[Opening Excerpted data section]
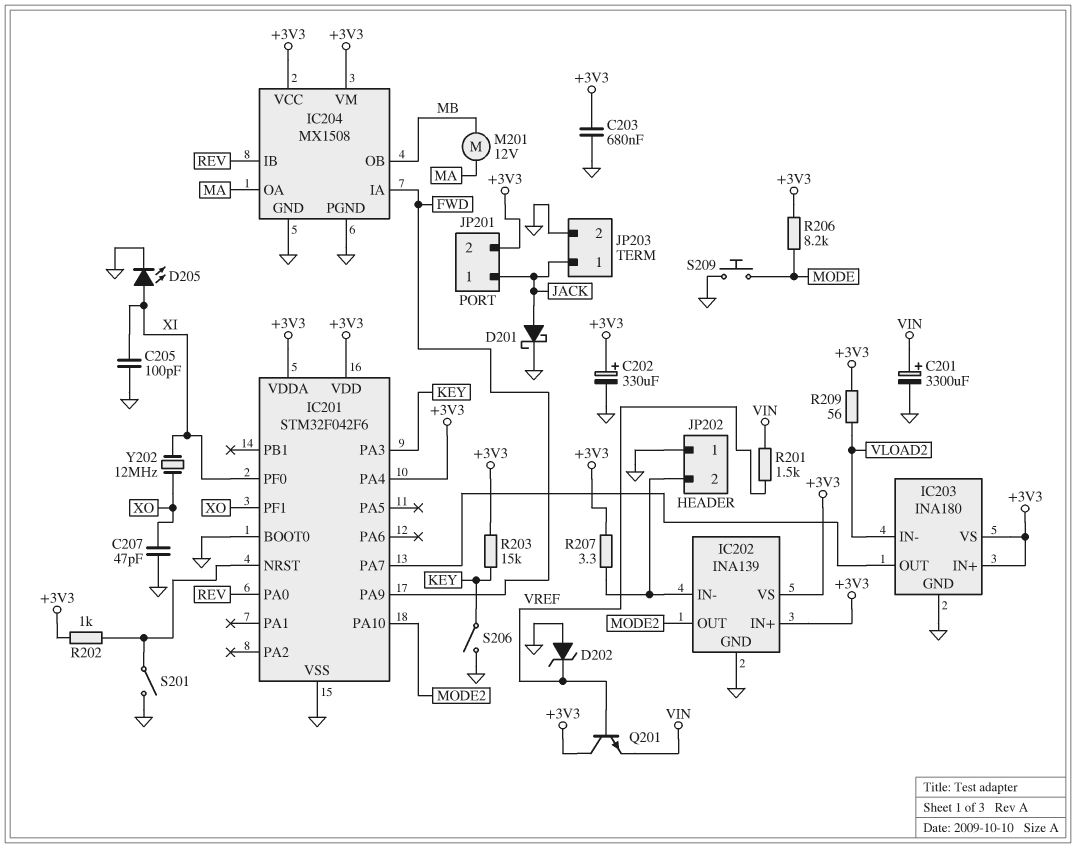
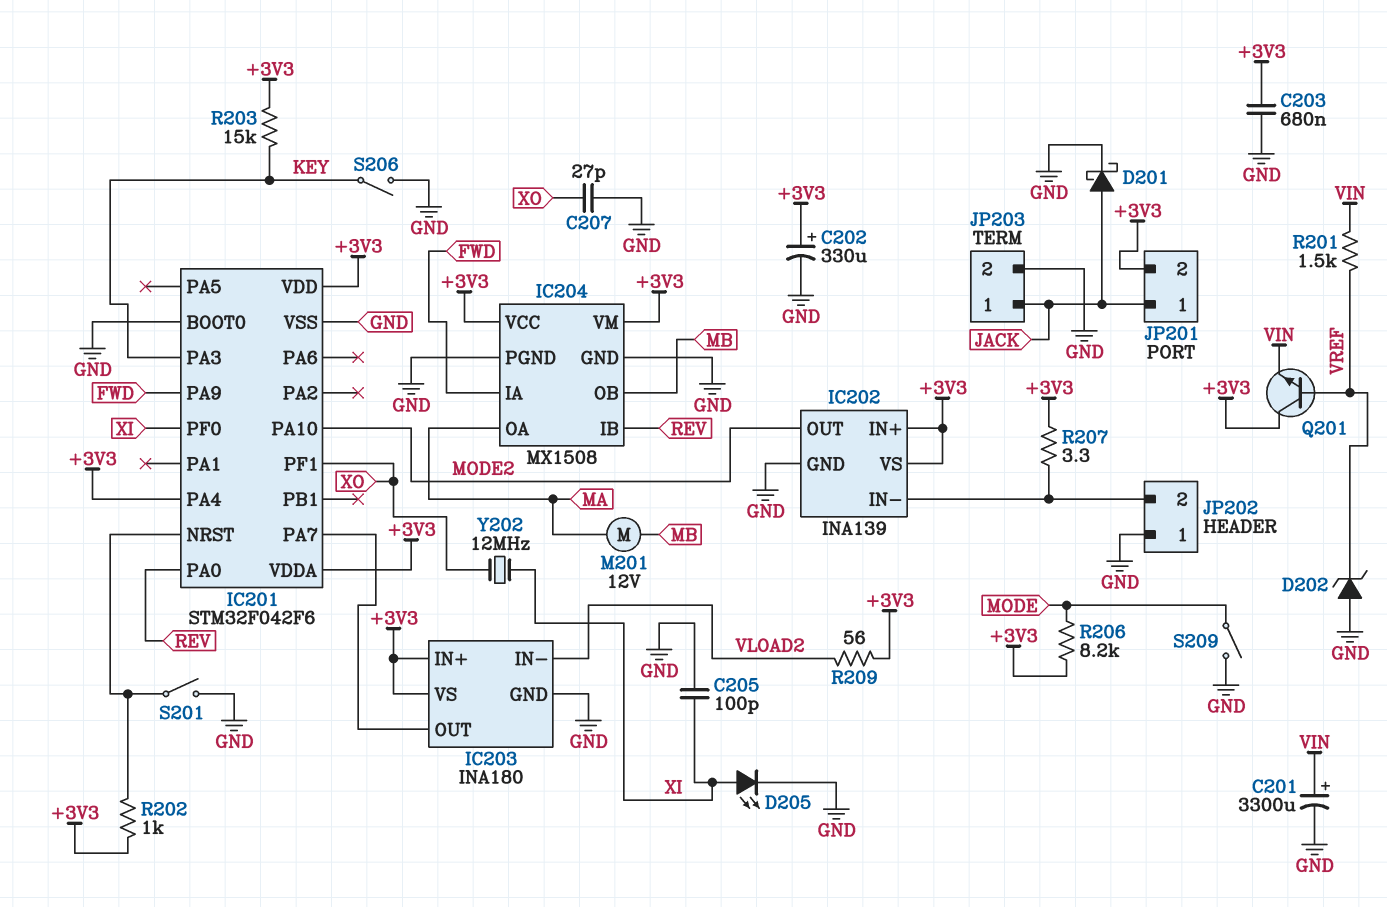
C207: 47pF (GND, XO) -> 27pF (GND, XO)
S209: button (GND, MODE) -> switch (GND, MODE)

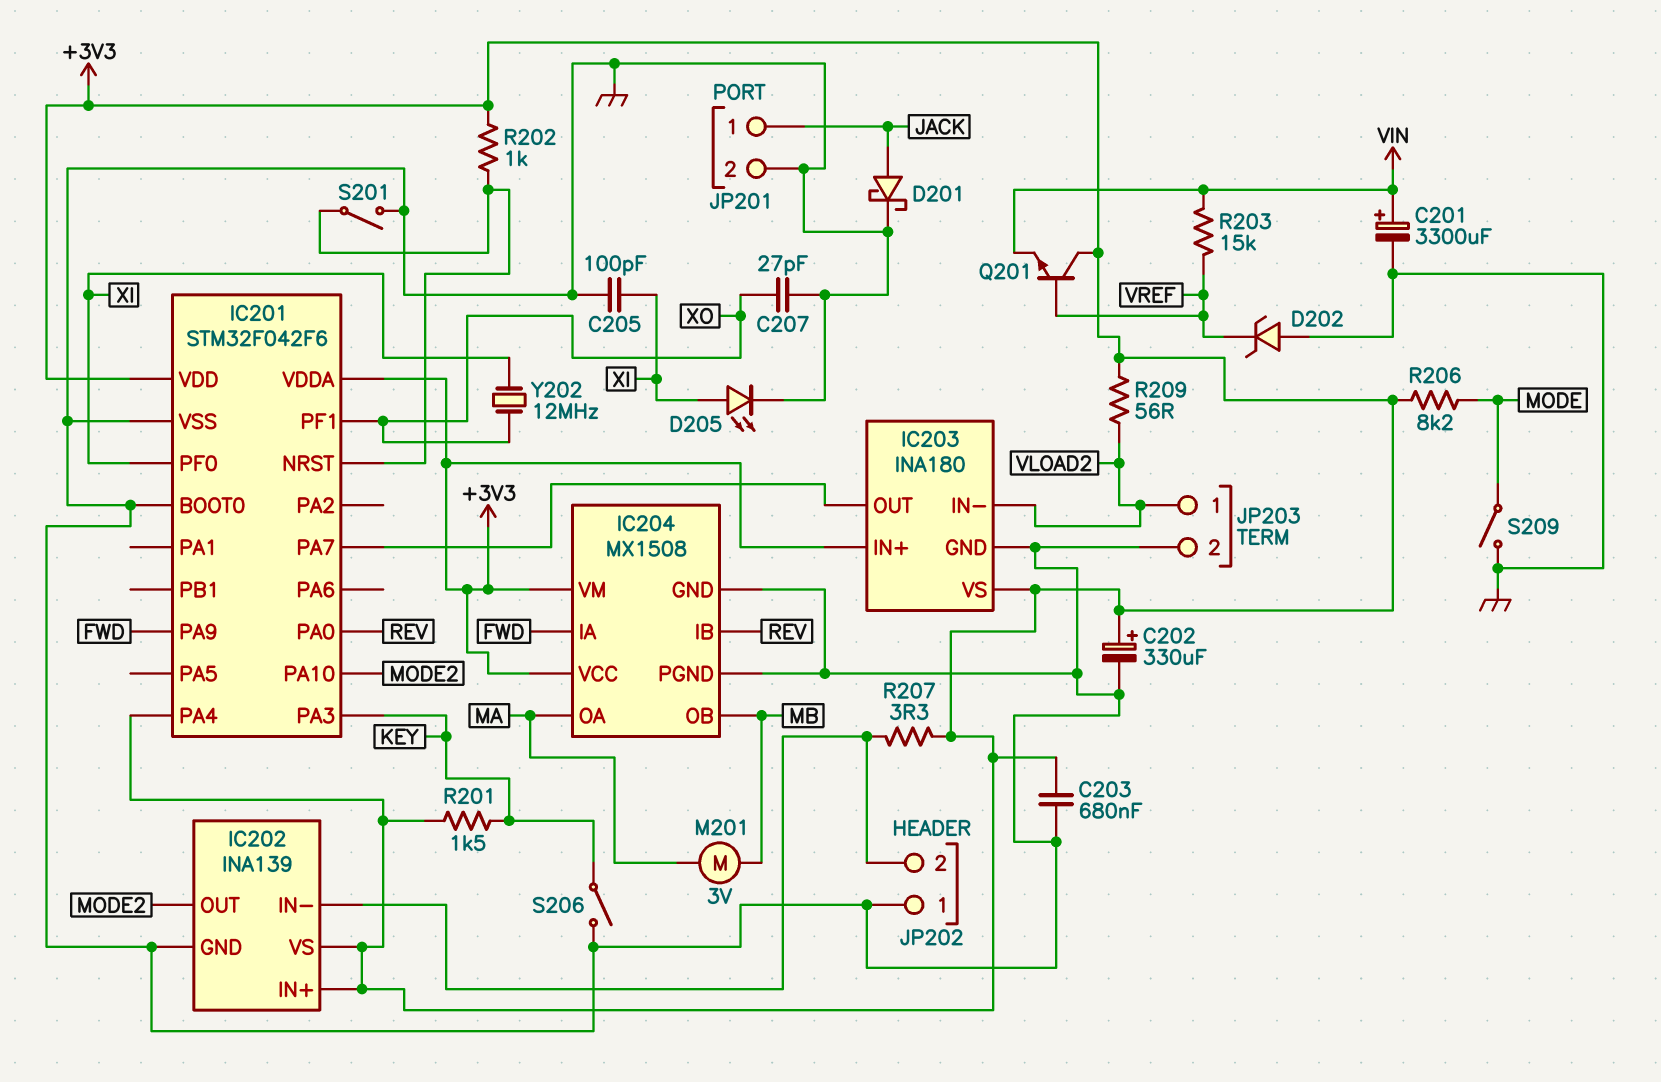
JP201 pin 2: +3V3 -> GND
JP203 pin 1: JACK -> VLOAD2
M201: motor 12V (MA, MB) -> motor 3V (MA, MB)
R201: 1.5k (VIN, VREF) -> 1.5k (+3V3, KEY)
R203: 15k (+3V3, KEY) -> 15k (VIN, VREF)

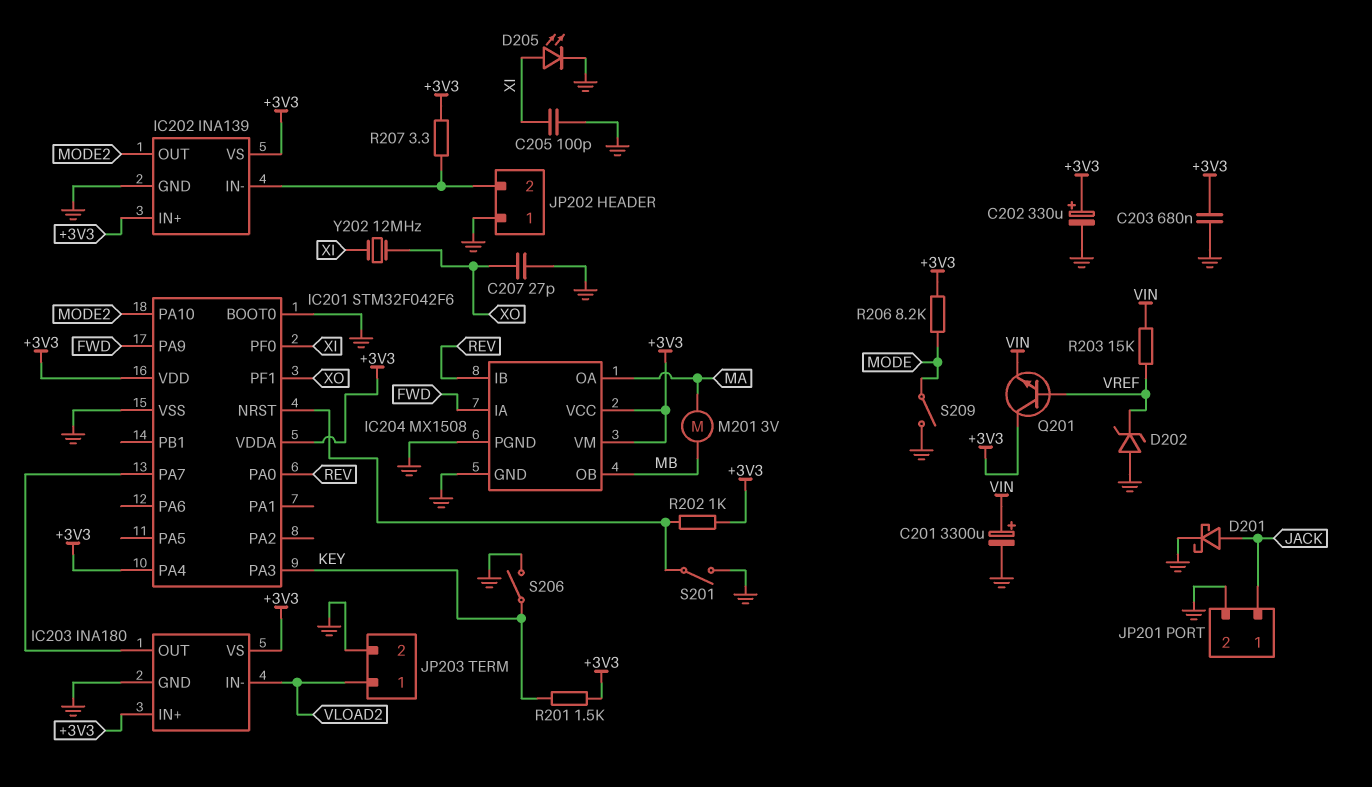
R209: 56 (+3V3, VLOAD2) -> none

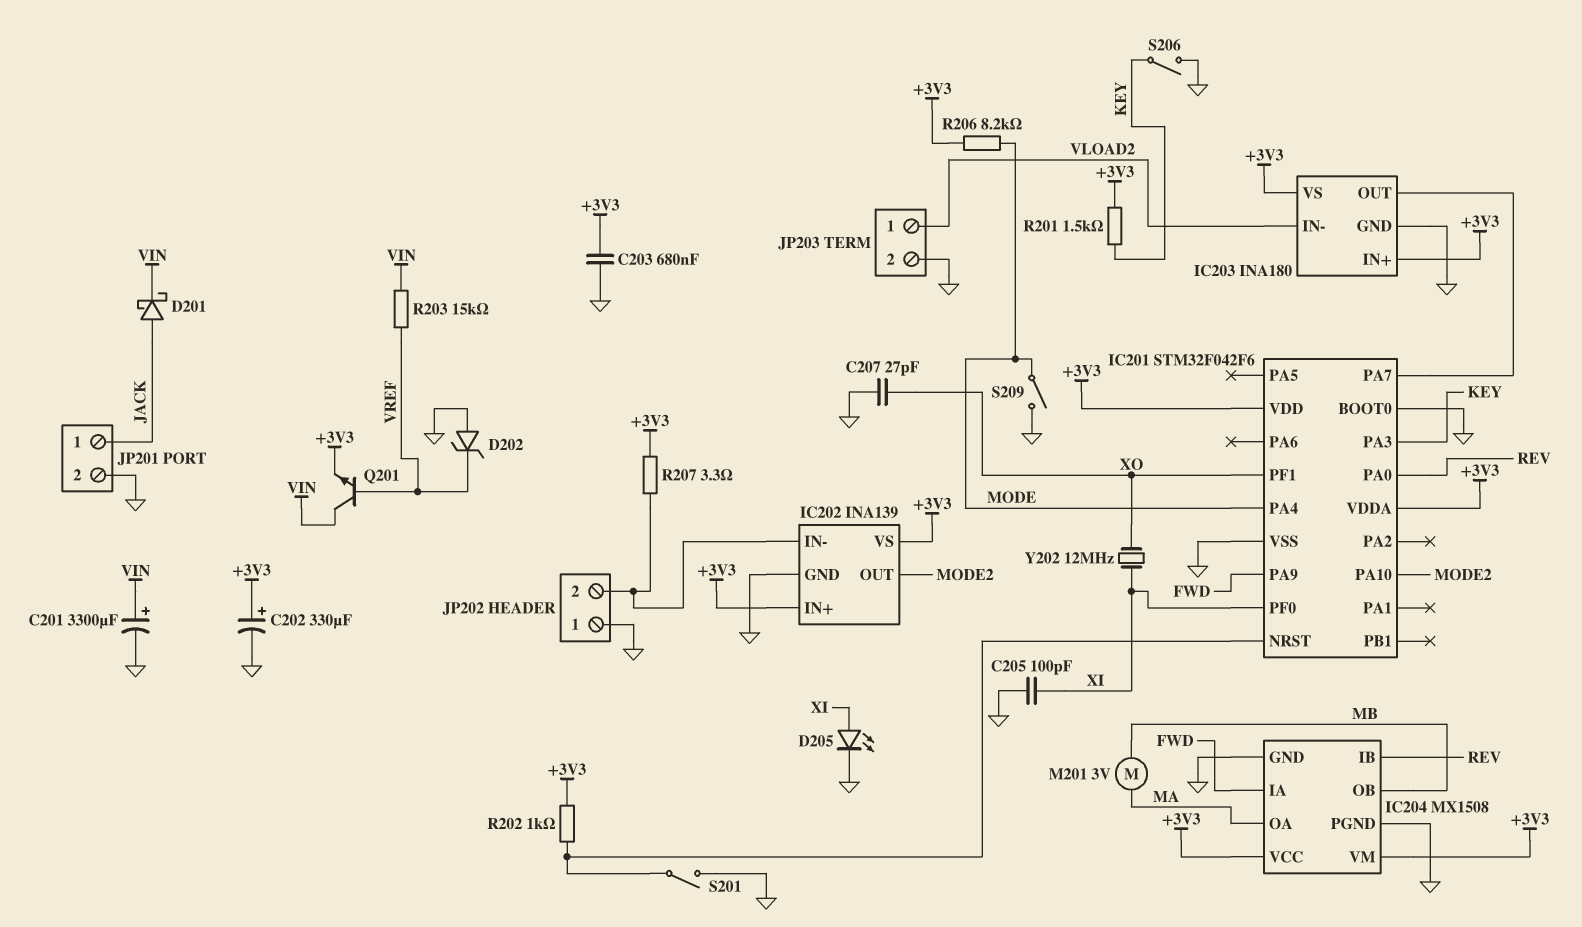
D201: schottky (A JACK, K GND) -> schottky (A JACK, K VIN)
IC201 pin PA4: +3V3 -> MODE
Q201: NPN (B VREF, C +3V3, E VIN) -> NPN (B VREF, C VIN, E +3V3)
[Closing Excerpted data section]
Exercise goal: Return from the data every line that holds "MODE".

Response to this task:
S209: button (GND, MODE) -> switch (GND, MODE)
IC201 pin PA4: +3V3 -> MODE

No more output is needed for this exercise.